§ **What to work on**:
The listing below holds a line with "camera: 65 degrees right, 10 degrees down" and a line with "to 406, 323". Reproduce those two lines exactly, plus everything between them.
Supplied data: Begin
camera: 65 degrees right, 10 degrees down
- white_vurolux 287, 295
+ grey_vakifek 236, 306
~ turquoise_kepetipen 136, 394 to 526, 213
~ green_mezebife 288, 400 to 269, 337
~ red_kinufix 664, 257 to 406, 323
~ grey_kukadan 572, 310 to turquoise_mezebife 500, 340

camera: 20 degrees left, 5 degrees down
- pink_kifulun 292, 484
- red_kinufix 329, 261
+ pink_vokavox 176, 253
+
Supplied data: End
Supplied data: Begin
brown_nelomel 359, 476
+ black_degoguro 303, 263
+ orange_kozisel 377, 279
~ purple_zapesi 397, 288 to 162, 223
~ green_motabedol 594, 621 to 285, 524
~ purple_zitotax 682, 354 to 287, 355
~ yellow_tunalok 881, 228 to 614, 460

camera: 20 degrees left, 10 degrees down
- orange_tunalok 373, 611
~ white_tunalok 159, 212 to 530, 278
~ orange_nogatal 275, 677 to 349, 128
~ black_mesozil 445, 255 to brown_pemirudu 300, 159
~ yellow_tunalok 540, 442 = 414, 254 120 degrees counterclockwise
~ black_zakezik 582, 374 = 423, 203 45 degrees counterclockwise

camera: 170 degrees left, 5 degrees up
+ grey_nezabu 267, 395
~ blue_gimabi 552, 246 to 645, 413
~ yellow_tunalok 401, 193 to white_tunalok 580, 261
Supplied data: End
§ **Solution for this task**:
camera: 65 degrees right, 10 degrees down
- white_vurolux 287, 295
+ grey_vakifek 236, 306
~ turquoise_kepetipen 136, 394 to 526, 213
~ green_mezebife 288, 400 to 269, 337
~ red_kinufix 664, 257 to 406, 323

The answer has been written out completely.